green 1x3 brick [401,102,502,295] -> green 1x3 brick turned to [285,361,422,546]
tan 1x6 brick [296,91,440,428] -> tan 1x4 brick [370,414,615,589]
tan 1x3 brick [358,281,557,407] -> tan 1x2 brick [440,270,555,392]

* * *

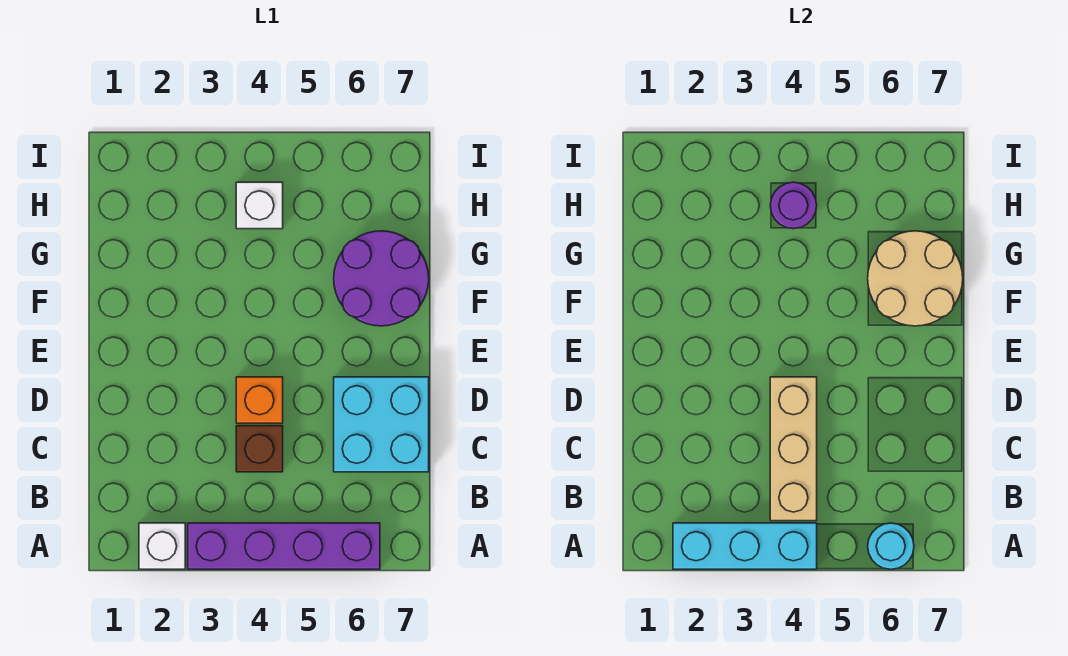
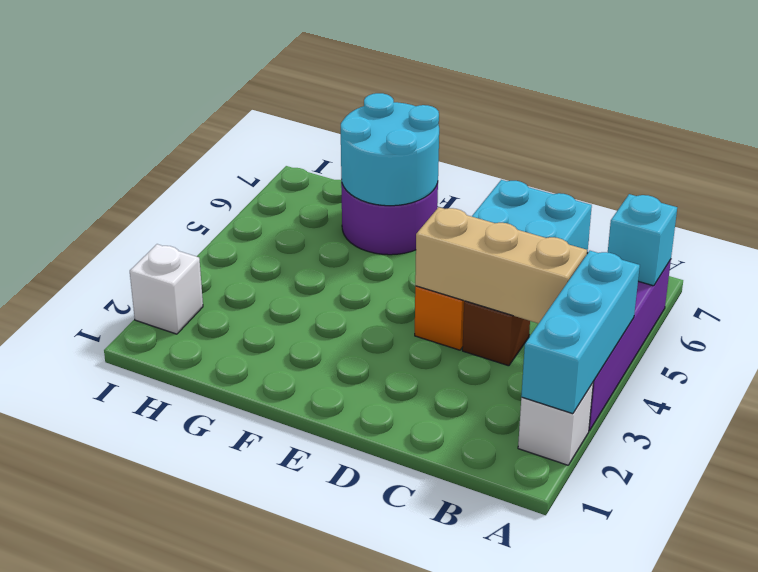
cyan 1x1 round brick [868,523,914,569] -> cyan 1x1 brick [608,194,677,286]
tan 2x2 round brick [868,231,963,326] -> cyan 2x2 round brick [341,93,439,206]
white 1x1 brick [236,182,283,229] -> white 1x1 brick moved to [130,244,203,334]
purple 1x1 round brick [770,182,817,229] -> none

...

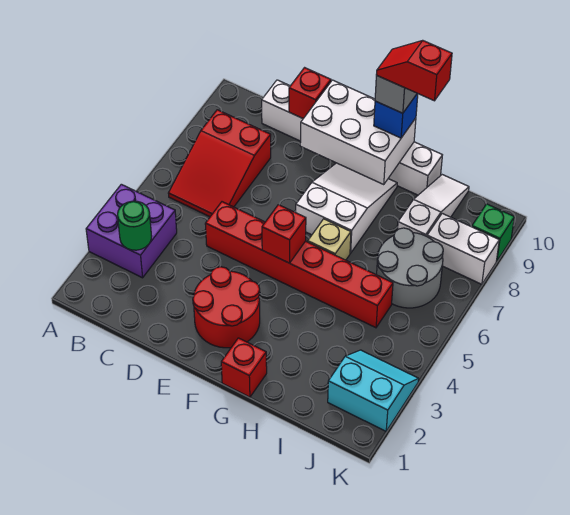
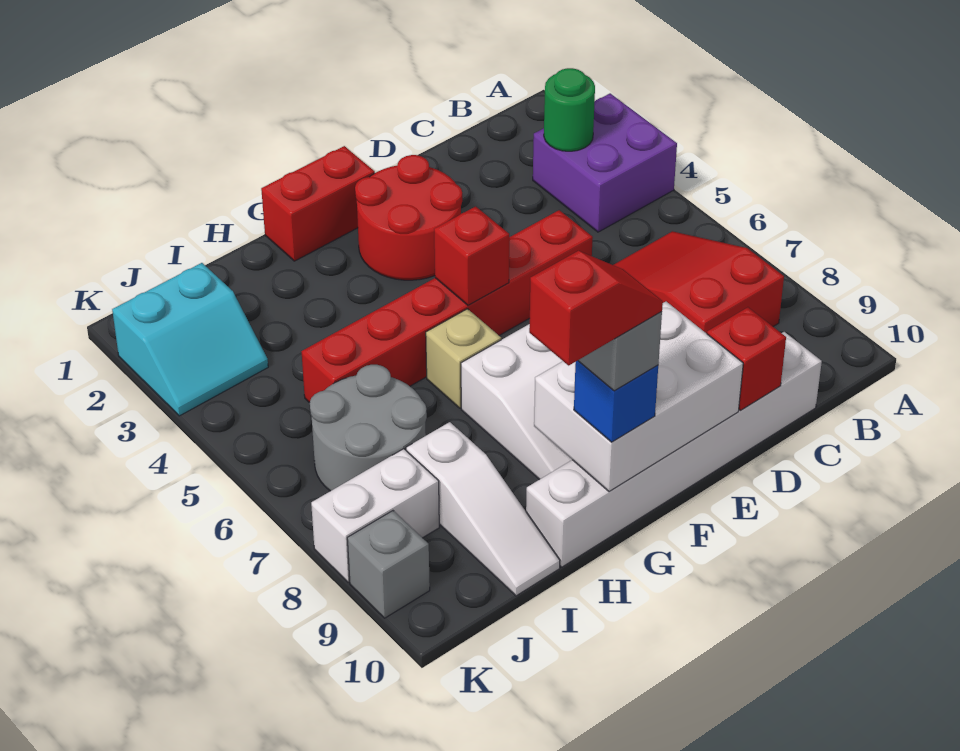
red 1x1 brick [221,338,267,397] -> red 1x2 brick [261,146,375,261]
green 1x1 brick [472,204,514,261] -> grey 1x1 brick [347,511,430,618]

What the task requires
Wherever the word "round" appears in the listing above, copy that line.

Written answer
cyan 1x1 round brick [868,523,914,569] -> cyan 1x1 brick [608,194,677,286]
tan 2x2 round brick [868,231,963,326] -> cyan 2x2 round brick [341,93,439,206]
purple 1x1 round brick [770,182,817,229] -> none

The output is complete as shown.